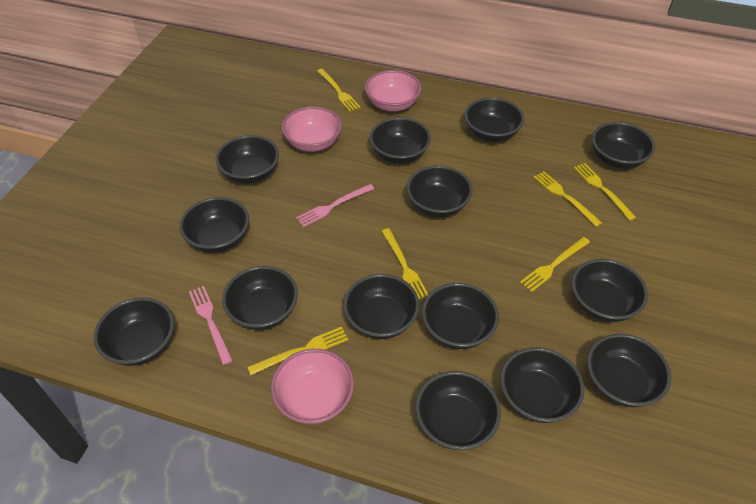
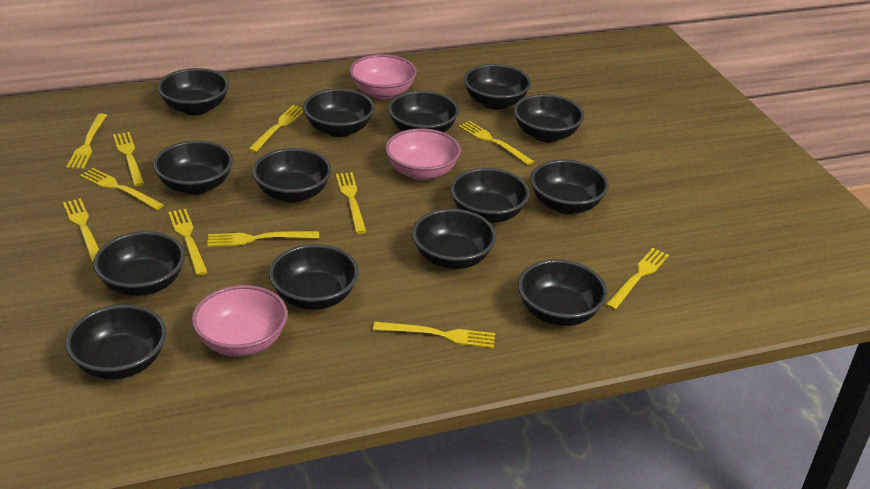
pink fork: [189,286,233,365] [296,184,374,227] = 2 -> none = 0
yellow fork: [248,327,348,375] [317,69,360,112] [382,228,428,299] [520,237,590,292] [534,171,602,227] [574,163,637,221] = 6 -> [63,198,99,262] [67,114,107,169] [80,168,164,210] [113,132,144,186] [168,209,208,276] [207,231,319,247] [248,105,304,152] [336,172,366,234] [373,322,495,348] [458,121,534,165] [605,248,669,310] = 11

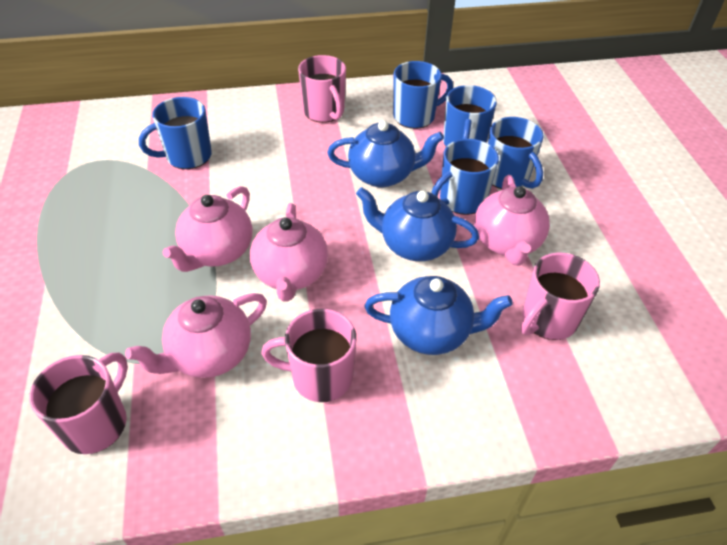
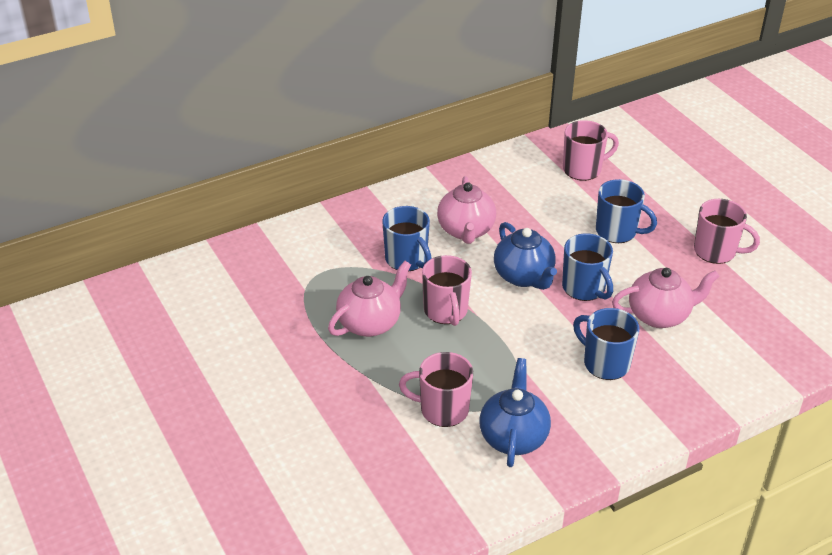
blue mug: [139,97,212,169] [393,61,453,129] [431,139,499,215] [443,85,497,147] [488,117,544,189] = 5 -> [382,206,432,272] [562,233,613,301] [573,308,639,380] [596,179,657,243] = 4
blue teapot: [328,120,444,188] [356,187,479,261] [364,276,513,355] = 3 -> [480,358,551,467] [494,222,557,290] = 2
pink teapot: [125,293,267,378] [163,186,252,272] [250,203,328,301] [474,175,550,265] = 4 -> [328,261,411,337] [437,176,496,244] [612,268,720,328] = 3

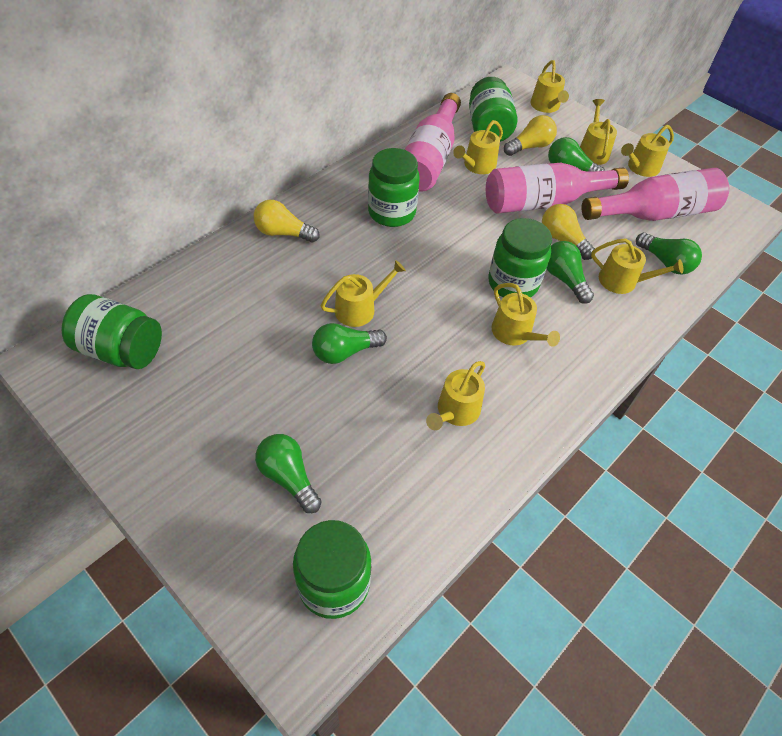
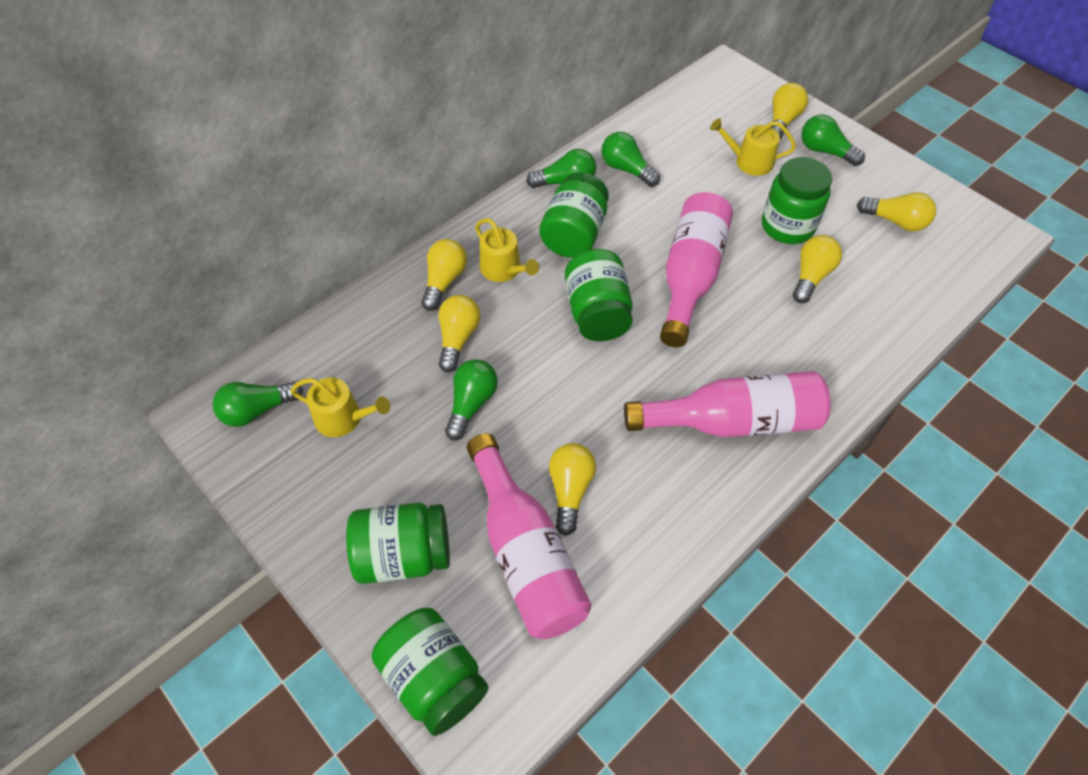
yellow light bulb: [254,200,320,243] [504,115,557,156] [542,204,595,260] = 3 -> [421,239,467,311] [438,295,481,372] [549,443,596,536] [771,83,808,139] [793,235,842,303] [857,192,936,231] = 6
yellow watering can: [321,260,406,327] [426,361,485,430] [453,120,503,174] [492,283,560,346] [530,60,569,113] [580,99,617,165] [591,238,683,294] [621,125,674,177] = 8 -> [291,378,390,437] [475,218,539,282] [710,118,796,176] = 3

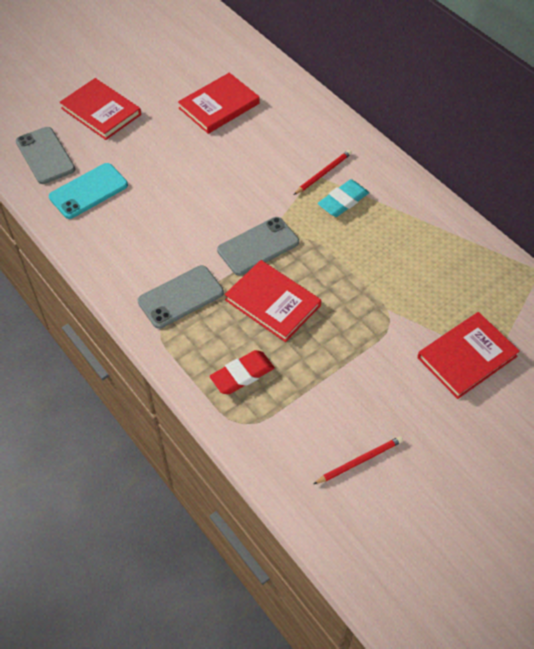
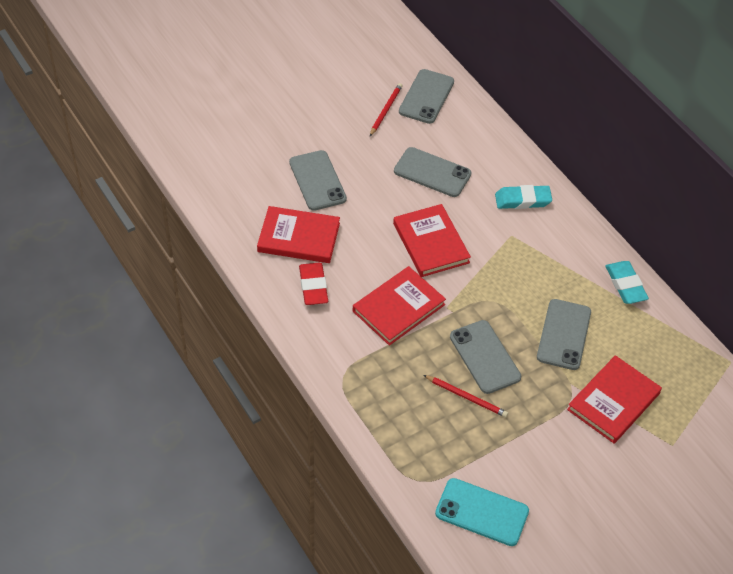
grey phone: [16,127,75,184] [137,265,224,329] [217,217,299,275] = 3 -> [289,150,347,211] [394,147,471,197] [399,69,454,124] [450,320,521,394] [537,299,591,370] = 5
turquoise eraser: [318,179,369,217] = 1 -> [495,185,552,209] [606,261,649,304] = 2

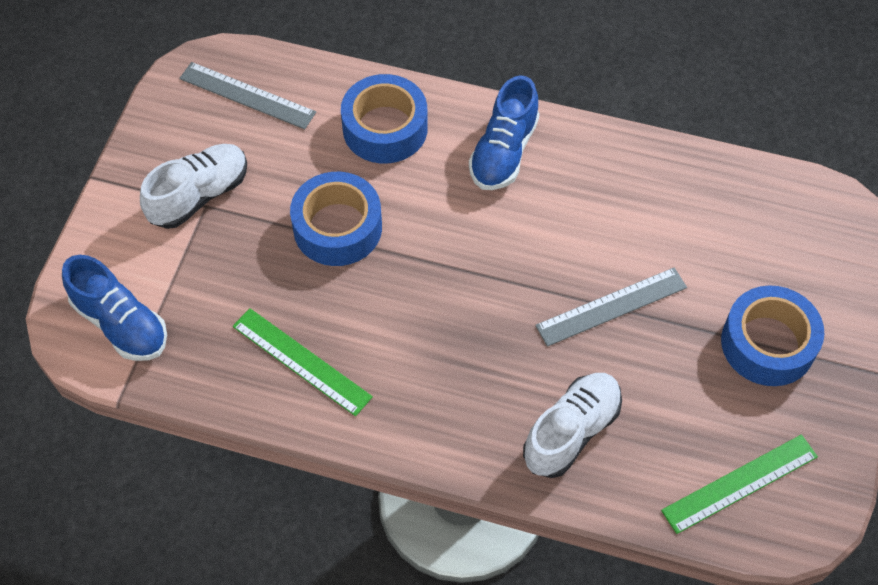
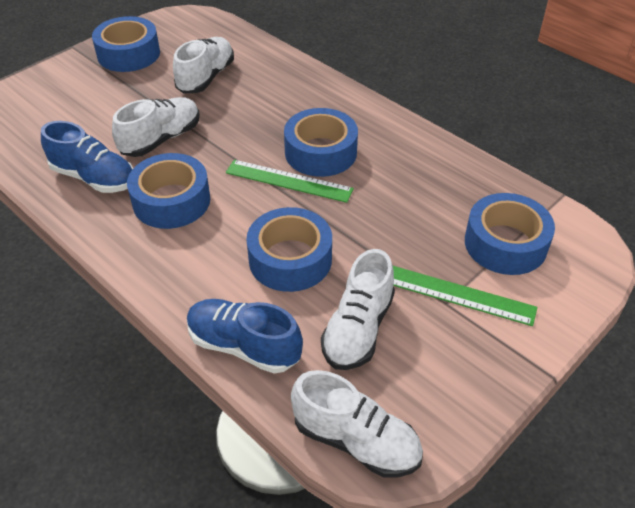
blue tape: [290,172,382,266] [341,74,428,163] [721,285,824,386] = 3 -> [92,16,160,72] [127,153,210,229] [246,207,332,292] [284,108,358,177] [465,193,555,275] = 5
grey ruler: [179,62,316,129] [535,267,687,347] = 2 -> none = 0
white shoe: [140,144,247,229] [523,373,622,478] = 2 -> [112,97,200,157] [173,37,234,93] [291,370,423,478] [321,249,395,370] = 4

------------------------

Using the data above, transcribe exactly the lines between those containing "yellow watering can: [321,260,406,327]" and "turquoise eraser: [318,179,369,217]", inclusive, and leave every picture behind.

yellow watering can: [321,260,406,327] [426,361,485,430] [453,120,503,174] [492,283,560,346] [530,60,569,113] [580,99,617,165] [591,238,683,294] [621,125,674,177] = 8 -> [291,378,390,437] [475,218,539,282] [710,118,796,176] = 3

grey phone: [16,127,75,184] [137,265,224,329] [217,217,299,275] = 3 -> [289,150,347,211] [394,147,471,197] [399,69,454,124] [450,320,521,394] [537,299,591,370] = 5
turquoise eraser: [318,179,369,217] = 1 -> [495,185,552,209] [606,261,649,304] = 2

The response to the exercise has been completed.